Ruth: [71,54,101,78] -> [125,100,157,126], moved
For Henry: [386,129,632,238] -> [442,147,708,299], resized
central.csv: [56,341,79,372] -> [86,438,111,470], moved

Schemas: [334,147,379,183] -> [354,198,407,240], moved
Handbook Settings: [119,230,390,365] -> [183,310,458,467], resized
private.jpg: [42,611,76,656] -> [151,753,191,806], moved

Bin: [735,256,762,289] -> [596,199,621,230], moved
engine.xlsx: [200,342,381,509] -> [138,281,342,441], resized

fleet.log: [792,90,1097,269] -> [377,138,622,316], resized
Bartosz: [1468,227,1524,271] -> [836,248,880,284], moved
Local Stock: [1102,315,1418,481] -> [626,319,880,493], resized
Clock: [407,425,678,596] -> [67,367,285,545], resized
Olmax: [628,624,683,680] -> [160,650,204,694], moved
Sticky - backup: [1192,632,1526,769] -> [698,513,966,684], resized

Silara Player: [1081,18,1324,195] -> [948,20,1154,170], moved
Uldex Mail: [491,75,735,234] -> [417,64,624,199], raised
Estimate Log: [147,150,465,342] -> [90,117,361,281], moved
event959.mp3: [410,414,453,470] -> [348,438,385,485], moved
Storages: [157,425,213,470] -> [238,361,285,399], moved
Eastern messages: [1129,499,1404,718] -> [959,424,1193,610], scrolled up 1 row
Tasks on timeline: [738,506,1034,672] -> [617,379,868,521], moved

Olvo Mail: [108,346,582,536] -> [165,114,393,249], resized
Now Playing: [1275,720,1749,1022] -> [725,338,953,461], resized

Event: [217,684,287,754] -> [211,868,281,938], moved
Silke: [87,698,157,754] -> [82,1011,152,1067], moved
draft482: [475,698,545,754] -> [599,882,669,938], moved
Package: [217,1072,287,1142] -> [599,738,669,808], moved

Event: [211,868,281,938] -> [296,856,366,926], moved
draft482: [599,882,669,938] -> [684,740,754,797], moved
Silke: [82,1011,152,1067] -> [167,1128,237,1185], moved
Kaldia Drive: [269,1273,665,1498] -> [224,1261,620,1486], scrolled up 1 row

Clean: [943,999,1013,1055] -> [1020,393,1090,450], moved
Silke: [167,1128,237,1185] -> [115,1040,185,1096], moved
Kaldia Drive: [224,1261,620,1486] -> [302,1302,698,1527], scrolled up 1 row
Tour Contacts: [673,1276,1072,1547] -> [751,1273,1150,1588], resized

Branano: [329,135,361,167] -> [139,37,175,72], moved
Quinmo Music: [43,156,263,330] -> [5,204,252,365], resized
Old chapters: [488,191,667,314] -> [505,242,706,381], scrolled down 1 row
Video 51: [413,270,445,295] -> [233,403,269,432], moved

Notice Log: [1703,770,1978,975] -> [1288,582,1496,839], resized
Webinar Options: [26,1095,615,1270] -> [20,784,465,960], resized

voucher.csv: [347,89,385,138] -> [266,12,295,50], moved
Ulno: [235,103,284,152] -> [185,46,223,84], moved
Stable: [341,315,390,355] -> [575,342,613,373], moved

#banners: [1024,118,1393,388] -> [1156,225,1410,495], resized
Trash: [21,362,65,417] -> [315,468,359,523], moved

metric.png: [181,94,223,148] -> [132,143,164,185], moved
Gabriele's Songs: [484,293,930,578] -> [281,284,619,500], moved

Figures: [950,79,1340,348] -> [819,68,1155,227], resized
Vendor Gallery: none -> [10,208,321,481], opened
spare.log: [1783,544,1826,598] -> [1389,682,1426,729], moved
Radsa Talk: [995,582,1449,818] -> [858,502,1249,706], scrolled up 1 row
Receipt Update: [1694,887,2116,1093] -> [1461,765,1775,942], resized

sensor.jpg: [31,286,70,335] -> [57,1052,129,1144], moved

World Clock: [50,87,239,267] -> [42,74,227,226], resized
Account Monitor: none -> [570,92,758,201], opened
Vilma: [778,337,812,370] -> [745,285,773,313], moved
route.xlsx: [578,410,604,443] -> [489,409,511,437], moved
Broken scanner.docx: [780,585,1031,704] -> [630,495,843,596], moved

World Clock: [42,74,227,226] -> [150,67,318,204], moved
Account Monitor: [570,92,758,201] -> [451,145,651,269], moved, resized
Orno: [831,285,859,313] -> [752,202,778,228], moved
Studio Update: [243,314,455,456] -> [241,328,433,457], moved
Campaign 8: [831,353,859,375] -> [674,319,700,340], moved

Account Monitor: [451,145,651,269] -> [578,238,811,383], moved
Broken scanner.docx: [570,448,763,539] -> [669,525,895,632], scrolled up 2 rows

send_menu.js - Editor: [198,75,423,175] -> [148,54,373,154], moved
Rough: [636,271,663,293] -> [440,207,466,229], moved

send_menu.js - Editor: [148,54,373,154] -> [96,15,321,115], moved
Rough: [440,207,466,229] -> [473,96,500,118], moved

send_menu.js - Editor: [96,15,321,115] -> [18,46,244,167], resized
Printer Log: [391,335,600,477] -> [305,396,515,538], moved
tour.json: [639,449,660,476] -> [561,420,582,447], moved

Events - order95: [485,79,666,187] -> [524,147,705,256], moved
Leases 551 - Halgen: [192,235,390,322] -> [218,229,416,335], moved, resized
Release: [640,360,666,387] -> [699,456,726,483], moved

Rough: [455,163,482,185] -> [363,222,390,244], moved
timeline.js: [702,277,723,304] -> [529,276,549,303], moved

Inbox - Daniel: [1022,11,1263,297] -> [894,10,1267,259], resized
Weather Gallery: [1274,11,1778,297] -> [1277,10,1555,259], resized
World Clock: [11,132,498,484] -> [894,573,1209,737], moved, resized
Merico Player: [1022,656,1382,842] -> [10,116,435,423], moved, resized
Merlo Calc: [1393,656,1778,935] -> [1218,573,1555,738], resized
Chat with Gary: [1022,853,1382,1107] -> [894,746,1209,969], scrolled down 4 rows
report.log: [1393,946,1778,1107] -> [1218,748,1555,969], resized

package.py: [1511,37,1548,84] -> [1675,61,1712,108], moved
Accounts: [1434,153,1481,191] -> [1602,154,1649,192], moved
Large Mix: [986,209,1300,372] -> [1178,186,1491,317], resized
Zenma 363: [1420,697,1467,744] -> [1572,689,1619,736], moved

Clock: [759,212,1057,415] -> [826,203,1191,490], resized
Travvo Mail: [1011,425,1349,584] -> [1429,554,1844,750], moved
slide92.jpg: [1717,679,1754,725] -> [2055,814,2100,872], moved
::::::
If the word "opened" is on a line above, return that line.

■ RESPONSE
Vendor Gallery: none -> [10,208,321,481], opened
Account Monitor: none -> [570,92,758,201], opened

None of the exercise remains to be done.